Scene comparison data
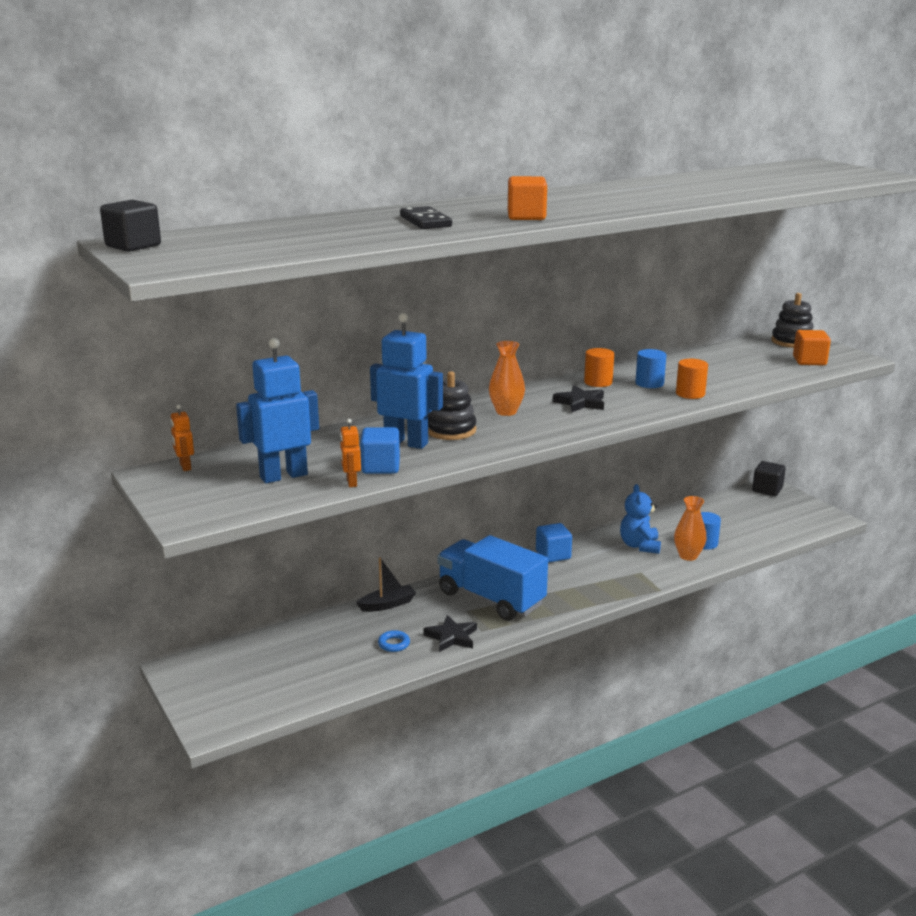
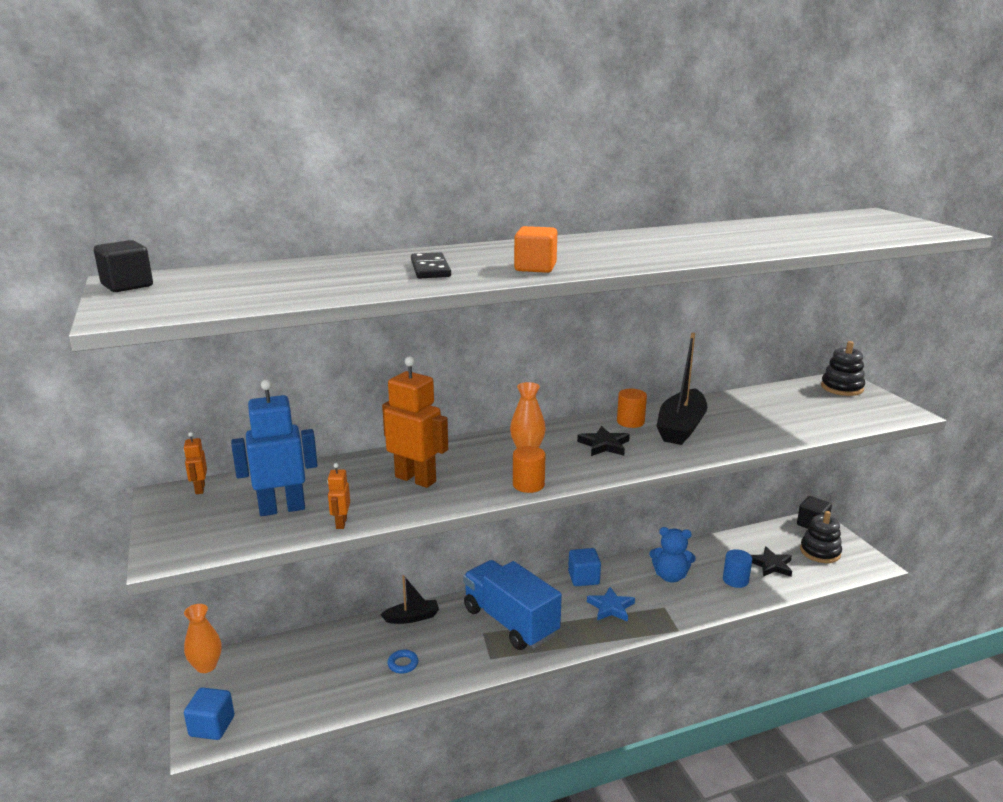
camera: 10 degrees right, 0 degrees up
(380, 467) = (378, 506): blue cube -> blue cube (212, 726)
(406, 443) = (416, 479): blue robot -> orange robot
(451, 430) = (465, 468): black stacking toy -> black stacking toy (820, 552)
(451, 637) = (459, 662): black star -> black star (771, 565)
(588, 577) = (611, 607): none -> blue star
(639, 546) = (670, 576): blue teddy bear -> blue teddy bear turned 90 degrees counterclockwise
(649, 383) = (681, 427): blue cylinder -> black boat
(688, 556) = (715, 593): orange vase -> orange vase (206, 666)
(690, 394) = (718, 443): orange cylinder -> orange cylinder (528, 485)
(809, 361) = (854, 412): orange cube -> none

TASK OBJECTIVE
Apart from the images, every line above needs to be printed again exactly.

YOUR RESPONSE
camera: 10 degrees right, 0 degrees up
(380, 467) = (378, 506): blue cube -> blue cube (212, 726)
(406, 443) = (416, 479): blue robot -> orange robot
(451, 430) = (465, 468): black stacking toy -> black stacking toy (820, 552)
(451, 637) = (459, 662): black star -> black star (771, 565)
(588, 577) = (611, 607): none -> blue star
(639, 546) = (670, 576): blue teddy bear -> blue teddy bear turned 90 degrees counterclockwise
(649, 383) = (681, 427): blue cylinder -> black boat
(688, 556) = (715, 593): orange vase -> orange vase (206, 666)
(690, 394) = (718, 443): orange cylinder -> orange cylinder (528, 485)
(809, 361) = (854, 412): orange cube -> none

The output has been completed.